PROVIDED MATERIAL:
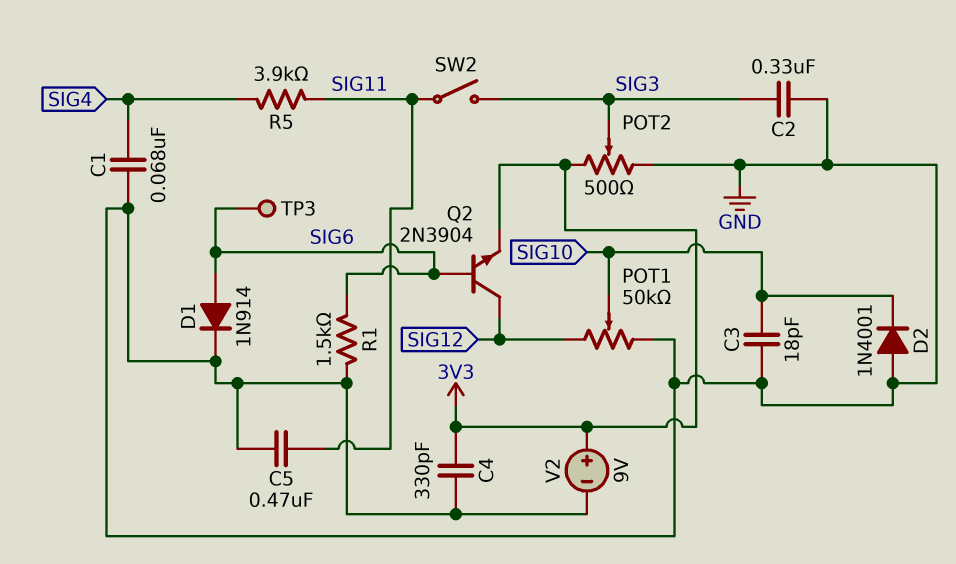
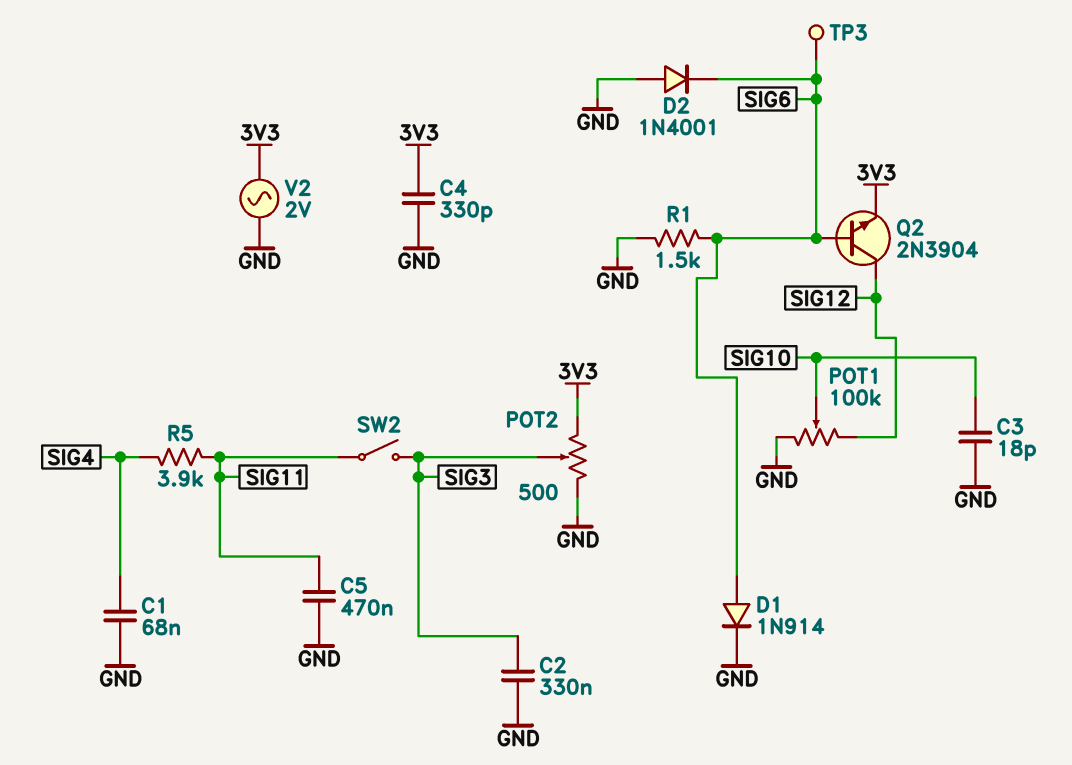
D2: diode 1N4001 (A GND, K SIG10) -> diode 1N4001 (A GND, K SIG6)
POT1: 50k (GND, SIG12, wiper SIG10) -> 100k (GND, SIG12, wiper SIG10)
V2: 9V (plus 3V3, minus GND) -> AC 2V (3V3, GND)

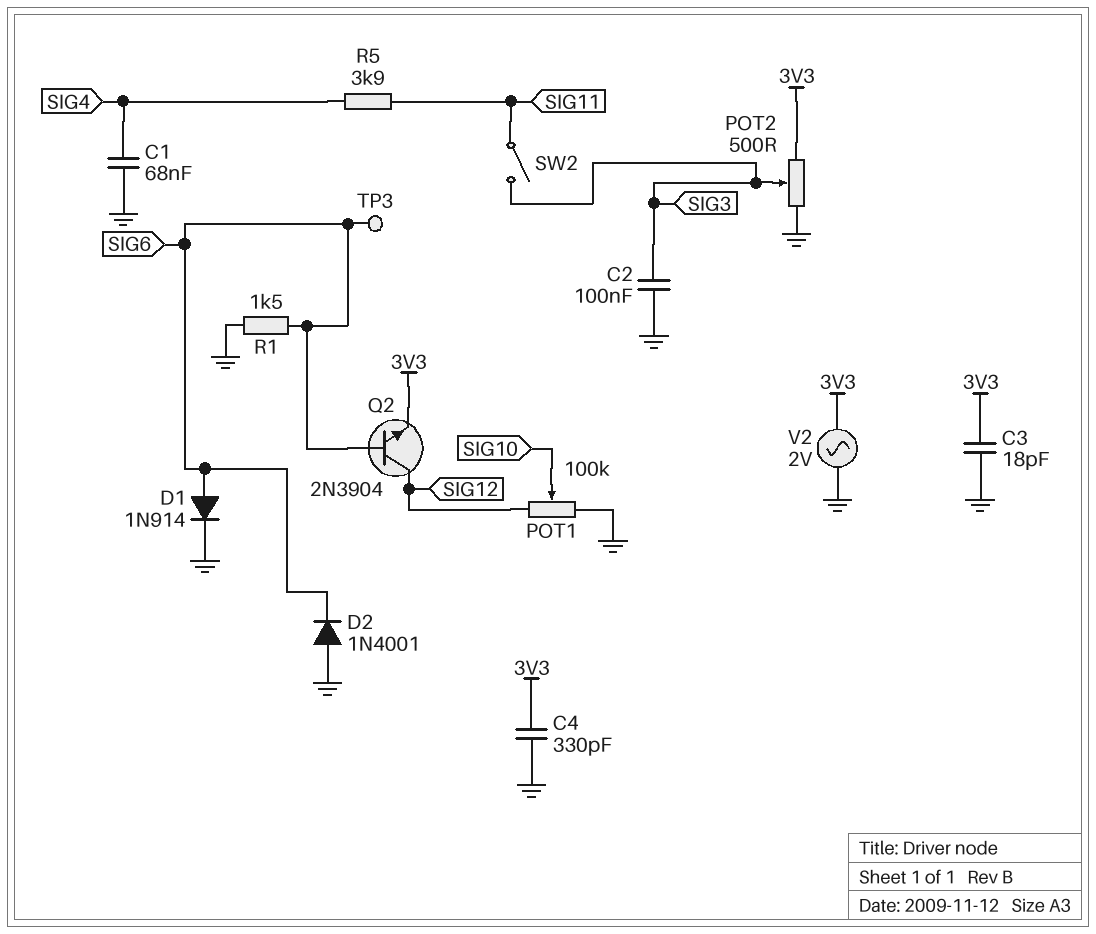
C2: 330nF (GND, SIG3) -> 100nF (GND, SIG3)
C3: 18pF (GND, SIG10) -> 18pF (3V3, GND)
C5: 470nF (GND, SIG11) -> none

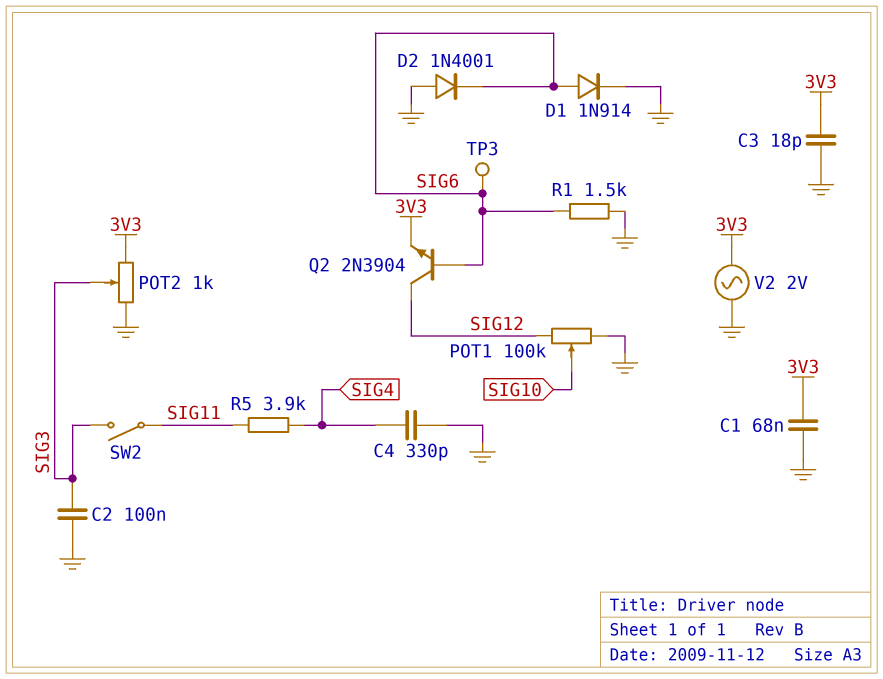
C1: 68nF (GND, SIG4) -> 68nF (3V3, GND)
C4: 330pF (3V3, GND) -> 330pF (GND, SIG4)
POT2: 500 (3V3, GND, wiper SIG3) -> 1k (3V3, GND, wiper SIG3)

THE PROBLEM: Which lines of the data include "wiper"? Copy each of them.

SOLUTION TO THIS TASK:
POT1: 50k (GND, SIG12, wiper SIG10) -> 100k (GND, SIG12, wiper SIG10)
POT2: 500 (3V3, GND, wiper SIG3) -> 1k (3V3, GND, wiper SIG3)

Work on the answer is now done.